> **TASK TO CARRY OUT**:
Could you output every record below exactly, leaving out the pictures?

■ ■ ■ ■

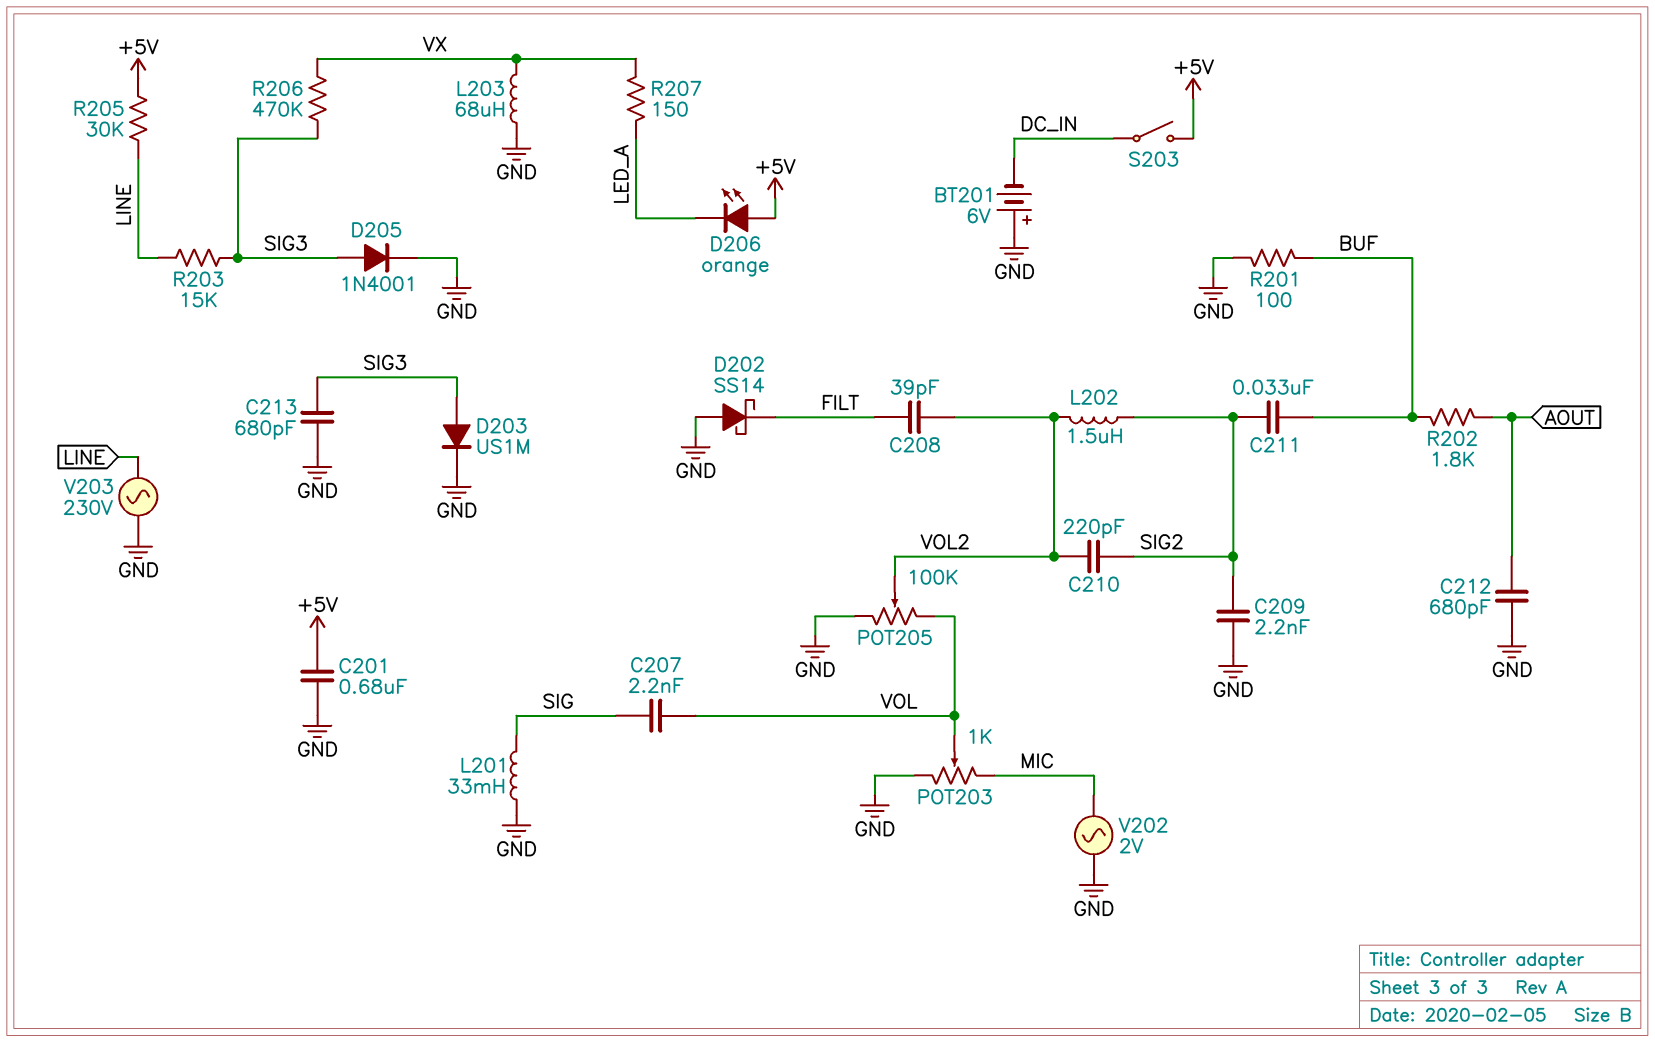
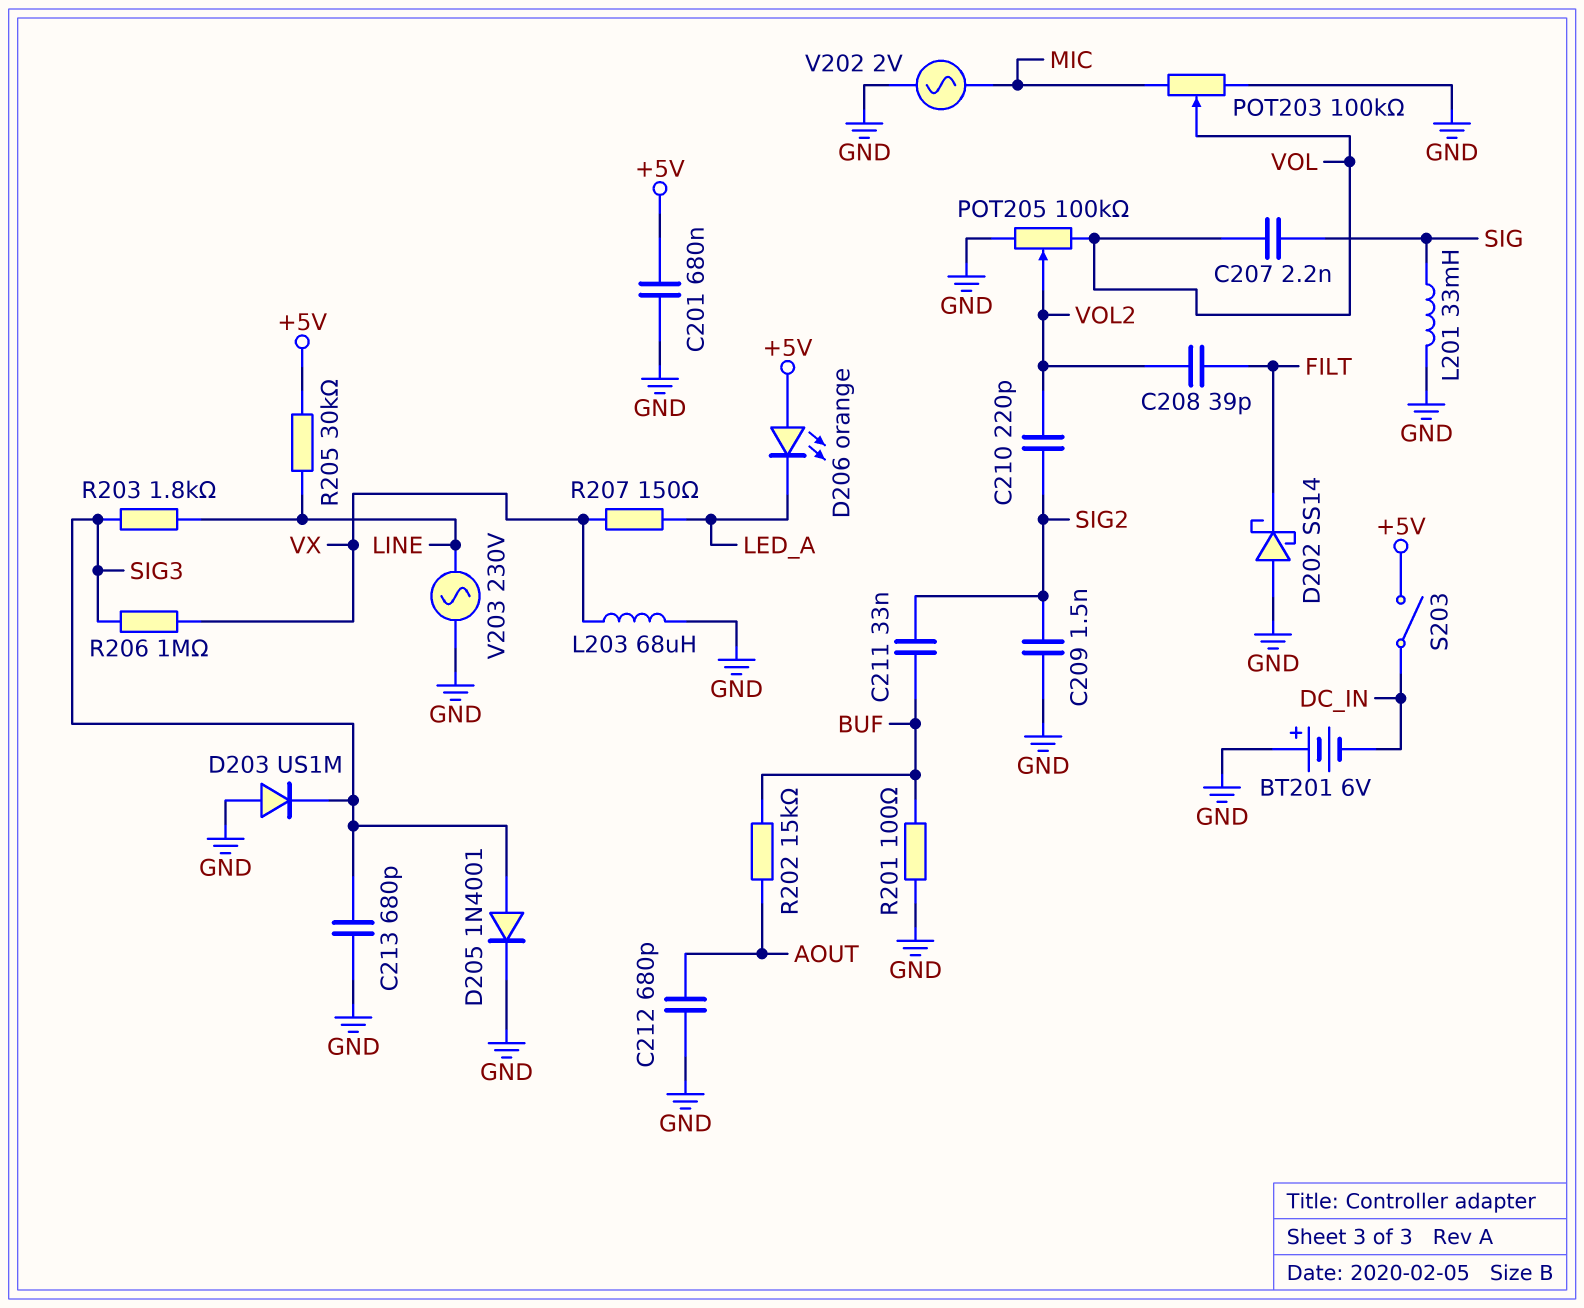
C209: 2.2nF (GND, SIG2) -> 1.5nF (GND, SIG2)
D203: diode US1M (A SIG3, K GND) -> diode US1M (A GND, K SIG3)
L202: 1.5uH (SIG2, VOL2) -> none
POT203: 1k (GND, MIC, wiper VOL) -> 100k (GND, MIC, wiper VOL)
R202: 1.8k (AOUT, BUF) -> 15k (AOUT, BUF)
R203: 15k (LINE, SIG3) -> 1.8k (LINE, SIG3)
R206: 470k (SIG3, VX) -> 1M (SIG3, VX)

■ ■ ■ ■

> **EXPECTED ANSWER**:
C209: 2.2nF (GND, SIG2) -> 1.5nF (GND, SIG2)
D203: diode US1M (A SIG3, K GND) -> diode US1M (A GND, K SIG3)
L202: 1.5uH (SIG2, VOL2) -> none
POT203: 1k (GND, MIC, wiper VOL) -> 100k (GND, MIC, wiper VOL)
R202: 1.8k (AOUT, BUF) -> 15k (AOUT, BUF)
R203: 15k (LINE, SIG3) -> 1.8k (LINE, SIG3)
R206: 470k (SIG3, VX) -> 1M (SIG3, VX)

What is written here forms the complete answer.